- _INSTRUCTION_
Of the material below, only the lines from the line containing "cyan triangle: (373, 352)" down to the line containing "brown arrow: (80, 138) -> (72, 145), moved" belong in the answer, written out exactly.
···
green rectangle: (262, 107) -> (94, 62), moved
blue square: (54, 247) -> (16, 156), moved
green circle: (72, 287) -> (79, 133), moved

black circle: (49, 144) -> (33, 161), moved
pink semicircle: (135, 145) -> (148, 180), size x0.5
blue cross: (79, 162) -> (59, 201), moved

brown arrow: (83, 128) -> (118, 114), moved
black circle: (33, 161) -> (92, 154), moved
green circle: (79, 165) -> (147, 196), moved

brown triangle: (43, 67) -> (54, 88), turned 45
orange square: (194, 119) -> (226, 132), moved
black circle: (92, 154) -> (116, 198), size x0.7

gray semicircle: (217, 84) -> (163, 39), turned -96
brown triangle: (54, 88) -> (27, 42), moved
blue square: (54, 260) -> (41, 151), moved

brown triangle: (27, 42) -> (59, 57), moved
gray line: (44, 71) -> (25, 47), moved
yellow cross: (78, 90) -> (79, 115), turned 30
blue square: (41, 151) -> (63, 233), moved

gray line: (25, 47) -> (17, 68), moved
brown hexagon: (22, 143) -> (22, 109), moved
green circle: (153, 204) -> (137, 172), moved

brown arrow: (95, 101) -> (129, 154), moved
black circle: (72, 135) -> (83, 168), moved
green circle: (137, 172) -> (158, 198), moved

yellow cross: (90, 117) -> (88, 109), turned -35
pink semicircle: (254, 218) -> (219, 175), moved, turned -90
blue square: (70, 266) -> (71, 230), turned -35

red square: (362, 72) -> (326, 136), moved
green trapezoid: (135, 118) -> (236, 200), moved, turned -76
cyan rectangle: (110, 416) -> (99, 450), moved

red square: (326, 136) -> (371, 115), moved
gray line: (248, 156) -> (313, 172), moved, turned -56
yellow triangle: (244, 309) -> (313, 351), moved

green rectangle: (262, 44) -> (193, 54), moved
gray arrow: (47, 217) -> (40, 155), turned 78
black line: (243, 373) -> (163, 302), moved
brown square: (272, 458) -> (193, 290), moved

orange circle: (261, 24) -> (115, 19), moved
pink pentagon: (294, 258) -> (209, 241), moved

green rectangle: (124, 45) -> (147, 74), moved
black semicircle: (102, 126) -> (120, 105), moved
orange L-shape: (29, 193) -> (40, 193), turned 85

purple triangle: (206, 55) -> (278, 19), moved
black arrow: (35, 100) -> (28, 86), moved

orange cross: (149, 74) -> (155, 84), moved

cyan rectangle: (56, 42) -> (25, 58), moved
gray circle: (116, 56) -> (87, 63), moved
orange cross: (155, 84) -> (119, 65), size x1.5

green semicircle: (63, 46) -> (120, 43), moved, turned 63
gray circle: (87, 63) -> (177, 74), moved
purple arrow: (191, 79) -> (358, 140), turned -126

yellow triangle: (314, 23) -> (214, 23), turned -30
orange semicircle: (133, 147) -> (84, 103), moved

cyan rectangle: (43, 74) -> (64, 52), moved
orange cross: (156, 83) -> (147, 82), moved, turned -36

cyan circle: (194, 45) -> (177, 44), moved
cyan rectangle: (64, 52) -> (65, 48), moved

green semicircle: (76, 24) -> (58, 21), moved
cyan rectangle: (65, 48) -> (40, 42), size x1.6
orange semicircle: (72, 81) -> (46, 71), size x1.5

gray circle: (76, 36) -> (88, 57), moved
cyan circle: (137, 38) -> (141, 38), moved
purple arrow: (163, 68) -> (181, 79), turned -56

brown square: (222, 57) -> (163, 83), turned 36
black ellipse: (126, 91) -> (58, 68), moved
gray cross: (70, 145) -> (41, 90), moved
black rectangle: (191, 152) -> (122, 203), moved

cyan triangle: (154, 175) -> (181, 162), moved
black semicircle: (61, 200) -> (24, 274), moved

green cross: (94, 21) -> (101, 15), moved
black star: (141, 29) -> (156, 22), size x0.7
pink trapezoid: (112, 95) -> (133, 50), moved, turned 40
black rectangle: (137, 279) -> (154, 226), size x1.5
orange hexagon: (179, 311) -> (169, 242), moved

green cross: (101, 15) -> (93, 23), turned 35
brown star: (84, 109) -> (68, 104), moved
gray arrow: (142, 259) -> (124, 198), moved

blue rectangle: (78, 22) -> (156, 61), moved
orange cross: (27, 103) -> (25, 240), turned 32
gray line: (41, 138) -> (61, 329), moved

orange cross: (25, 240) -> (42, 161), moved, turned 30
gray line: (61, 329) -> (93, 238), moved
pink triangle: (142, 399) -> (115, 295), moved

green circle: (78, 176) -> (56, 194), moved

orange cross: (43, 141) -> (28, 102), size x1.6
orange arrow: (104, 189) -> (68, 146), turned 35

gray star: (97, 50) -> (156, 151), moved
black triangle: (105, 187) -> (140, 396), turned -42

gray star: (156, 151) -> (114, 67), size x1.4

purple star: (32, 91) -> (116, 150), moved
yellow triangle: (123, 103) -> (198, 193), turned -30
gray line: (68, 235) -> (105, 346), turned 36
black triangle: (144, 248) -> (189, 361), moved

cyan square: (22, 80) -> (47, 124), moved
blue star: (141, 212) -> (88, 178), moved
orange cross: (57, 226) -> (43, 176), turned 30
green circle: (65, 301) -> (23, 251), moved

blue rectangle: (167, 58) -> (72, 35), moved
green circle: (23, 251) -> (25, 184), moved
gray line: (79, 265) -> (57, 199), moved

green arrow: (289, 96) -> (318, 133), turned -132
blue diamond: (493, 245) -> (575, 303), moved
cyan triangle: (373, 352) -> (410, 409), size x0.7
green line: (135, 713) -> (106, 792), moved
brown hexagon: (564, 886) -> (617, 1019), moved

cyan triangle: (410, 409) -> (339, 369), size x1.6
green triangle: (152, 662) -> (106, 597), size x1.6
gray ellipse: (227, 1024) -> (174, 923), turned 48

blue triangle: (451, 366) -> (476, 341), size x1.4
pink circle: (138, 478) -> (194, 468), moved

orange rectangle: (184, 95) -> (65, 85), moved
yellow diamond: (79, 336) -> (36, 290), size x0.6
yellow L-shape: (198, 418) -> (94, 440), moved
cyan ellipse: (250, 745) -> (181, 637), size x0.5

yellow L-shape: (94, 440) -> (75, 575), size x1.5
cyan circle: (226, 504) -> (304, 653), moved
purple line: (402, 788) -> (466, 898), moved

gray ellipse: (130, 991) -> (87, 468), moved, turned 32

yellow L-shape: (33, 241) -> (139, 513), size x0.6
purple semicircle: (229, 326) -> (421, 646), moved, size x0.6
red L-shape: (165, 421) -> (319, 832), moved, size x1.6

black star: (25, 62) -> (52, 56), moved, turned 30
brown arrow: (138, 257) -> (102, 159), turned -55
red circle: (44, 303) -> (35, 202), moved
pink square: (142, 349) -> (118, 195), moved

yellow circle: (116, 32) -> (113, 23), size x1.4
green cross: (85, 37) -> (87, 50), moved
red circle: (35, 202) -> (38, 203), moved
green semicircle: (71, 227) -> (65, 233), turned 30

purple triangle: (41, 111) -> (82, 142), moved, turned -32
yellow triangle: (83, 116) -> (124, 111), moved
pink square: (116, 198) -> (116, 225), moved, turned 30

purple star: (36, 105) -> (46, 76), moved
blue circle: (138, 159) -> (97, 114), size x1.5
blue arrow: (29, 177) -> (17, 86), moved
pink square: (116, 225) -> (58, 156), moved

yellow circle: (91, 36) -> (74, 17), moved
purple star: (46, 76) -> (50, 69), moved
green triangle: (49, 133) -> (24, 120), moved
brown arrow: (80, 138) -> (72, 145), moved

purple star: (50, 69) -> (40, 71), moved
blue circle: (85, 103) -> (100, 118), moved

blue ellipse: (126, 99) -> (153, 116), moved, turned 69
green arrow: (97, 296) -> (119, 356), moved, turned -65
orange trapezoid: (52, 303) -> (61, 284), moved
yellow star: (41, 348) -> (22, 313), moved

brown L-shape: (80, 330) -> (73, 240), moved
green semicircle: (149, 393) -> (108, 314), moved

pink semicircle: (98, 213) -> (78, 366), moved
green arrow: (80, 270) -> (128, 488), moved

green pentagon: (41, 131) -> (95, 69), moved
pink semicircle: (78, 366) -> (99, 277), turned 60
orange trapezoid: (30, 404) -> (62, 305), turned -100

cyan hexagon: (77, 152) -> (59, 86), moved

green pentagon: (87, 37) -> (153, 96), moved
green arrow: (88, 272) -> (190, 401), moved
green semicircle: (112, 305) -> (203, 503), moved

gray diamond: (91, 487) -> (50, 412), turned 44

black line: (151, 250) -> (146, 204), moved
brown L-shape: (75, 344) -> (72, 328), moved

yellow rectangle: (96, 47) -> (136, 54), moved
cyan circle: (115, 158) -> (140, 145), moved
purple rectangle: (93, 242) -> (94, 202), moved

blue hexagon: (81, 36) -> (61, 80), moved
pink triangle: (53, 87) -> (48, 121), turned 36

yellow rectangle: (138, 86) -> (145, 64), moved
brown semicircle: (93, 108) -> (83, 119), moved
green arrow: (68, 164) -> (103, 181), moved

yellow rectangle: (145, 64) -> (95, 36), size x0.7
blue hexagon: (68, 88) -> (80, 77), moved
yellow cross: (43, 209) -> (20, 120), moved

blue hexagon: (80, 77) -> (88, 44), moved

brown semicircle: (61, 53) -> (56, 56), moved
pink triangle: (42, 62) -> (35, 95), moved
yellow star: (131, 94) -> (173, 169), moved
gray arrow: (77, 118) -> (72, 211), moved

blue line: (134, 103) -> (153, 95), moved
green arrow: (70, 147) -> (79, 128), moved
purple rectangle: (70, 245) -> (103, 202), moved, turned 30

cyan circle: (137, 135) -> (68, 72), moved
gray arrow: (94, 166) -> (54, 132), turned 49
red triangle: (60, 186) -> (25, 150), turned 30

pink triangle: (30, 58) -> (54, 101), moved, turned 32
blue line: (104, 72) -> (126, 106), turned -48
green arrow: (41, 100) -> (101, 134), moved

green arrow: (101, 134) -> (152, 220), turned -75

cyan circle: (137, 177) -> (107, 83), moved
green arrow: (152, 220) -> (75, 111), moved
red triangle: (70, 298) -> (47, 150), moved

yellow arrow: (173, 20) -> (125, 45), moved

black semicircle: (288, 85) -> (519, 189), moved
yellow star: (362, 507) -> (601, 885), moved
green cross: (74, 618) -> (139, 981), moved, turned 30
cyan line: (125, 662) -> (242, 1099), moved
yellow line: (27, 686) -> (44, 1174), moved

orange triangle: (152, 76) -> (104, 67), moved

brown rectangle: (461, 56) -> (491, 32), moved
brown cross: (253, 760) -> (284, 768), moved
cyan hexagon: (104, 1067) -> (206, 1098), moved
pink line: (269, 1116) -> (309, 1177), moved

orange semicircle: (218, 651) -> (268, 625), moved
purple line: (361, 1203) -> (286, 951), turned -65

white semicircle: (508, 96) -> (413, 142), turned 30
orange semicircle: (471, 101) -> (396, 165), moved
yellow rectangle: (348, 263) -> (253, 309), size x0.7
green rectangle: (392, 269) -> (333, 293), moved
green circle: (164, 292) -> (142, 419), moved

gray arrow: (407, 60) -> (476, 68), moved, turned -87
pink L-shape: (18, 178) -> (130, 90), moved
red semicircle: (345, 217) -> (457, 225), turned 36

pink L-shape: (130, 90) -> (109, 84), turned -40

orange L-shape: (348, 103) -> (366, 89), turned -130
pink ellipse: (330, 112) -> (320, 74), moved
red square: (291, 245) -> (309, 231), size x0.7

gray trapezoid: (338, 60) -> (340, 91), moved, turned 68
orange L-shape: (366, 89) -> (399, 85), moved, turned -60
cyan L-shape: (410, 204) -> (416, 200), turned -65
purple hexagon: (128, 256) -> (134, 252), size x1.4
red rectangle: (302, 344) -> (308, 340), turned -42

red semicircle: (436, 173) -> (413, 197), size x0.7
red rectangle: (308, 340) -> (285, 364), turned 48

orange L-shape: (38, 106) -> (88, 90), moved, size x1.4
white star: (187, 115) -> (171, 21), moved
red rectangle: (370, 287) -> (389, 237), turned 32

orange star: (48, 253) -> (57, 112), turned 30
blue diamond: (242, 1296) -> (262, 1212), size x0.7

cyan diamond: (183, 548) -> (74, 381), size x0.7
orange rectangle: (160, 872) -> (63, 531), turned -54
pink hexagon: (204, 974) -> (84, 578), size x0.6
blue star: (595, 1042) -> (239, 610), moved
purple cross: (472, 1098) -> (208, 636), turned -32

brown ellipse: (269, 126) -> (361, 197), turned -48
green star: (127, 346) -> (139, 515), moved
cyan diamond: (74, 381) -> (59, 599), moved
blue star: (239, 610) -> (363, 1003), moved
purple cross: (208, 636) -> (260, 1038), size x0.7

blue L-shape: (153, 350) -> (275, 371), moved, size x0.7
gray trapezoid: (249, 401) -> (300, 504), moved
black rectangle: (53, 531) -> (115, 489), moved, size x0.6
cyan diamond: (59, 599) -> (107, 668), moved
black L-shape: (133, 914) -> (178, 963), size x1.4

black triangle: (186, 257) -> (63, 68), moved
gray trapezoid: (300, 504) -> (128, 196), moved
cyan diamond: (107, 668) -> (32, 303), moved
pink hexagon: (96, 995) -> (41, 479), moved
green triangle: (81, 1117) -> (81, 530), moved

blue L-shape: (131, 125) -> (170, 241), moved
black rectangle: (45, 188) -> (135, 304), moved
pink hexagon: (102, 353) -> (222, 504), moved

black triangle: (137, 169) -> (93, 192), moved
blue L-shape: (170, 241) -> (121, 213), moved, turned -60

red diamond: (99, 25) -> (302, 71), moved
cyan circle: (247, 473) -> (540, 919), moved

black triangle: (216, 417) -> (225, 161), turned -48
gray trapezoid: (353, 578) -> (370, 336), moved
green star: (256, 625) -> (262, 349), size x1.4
···
- _OUTPUT OF THE EXERCISE_
cyan triangle: (373, 352) -> (410, 409), size x0.7
green line: (135, 713) -> (106, 792), moved
brown hexagon: (564, 886) -> (617, 1019), moved

cyan triangle: (410, 409) -> (339, 369), size x1.6
green triangle: (152, 662) -> (106, 597), size x1.6
gray ellipse: (227, 1024) -> (174, 923), turned 48

blue triangle: (451, 366) -> (476, 341), size x1.4
pink circle: (138, 478) -> (194, 468), moved

orange rectangle: (184, 95) -> (65, 85), moved
yellow diamond: (79, 336) -> (36, 290), size x0.6
yellow L-shape: (198, 418) -> (94, 440), moved
cyan ellipse: (250, 745) -> (181, 637), size x0.5

yellow L-shape: (94, 440) -> (75, 575), size x1.5
cyan circle: (226, 504) -> (304, 653), moved
purple line: (402, 788) -> (466, 898), moved

gray ellipse: (130, 991) -> (87, 468), moved, turned 32

yellow L-shape: (33, 241) -> (139, 513), size x0.6
purple semicircle: (229, 326) -> (421, 646), moved, size x0.6
red L-shape: (165, 421) -> (319, 832), moved, size x1.6

black star: (25, 62) -> (52, 56), moved, turned 30
brown arrow: (138, 257) -> (102, 159), turned -55
red circle: (44, 303) -> (35, 202), moved
pink square: (142, 349) -> (118, 195), moved

yellow circle: (116, 32) -> (113, 23), size x1.4
green cross: (85, 37) -> (87, 50), moved
red circle: (35, 202) -> (38, 203), moved
green semicircle: (71, 227) -> (65, 233), turned 30

purple triangle: (41, 111) -> (82, 142), moved, turned -32
yellow triangle: (83, 116) -> (124, 111), moved
pink square: (116, 198) -> (116, 225), moved, turned 30

purple star: (36, 105) -> (46, 76), moved
blue circle: (138, 159) -> (97, 114), size x1.5
blue arrow: (29, 177) -> (17, 86), moved
pink square: (116, 225) -> (58, 156), moved

yellow circle: (91, 36) -> (74, 17), moved
purple star: (46, 76) -> (50, 69), moved
green triangle: (49, 133) -> (24, 120), moved
brown arrow: (80, 138) -> (72, 145), moved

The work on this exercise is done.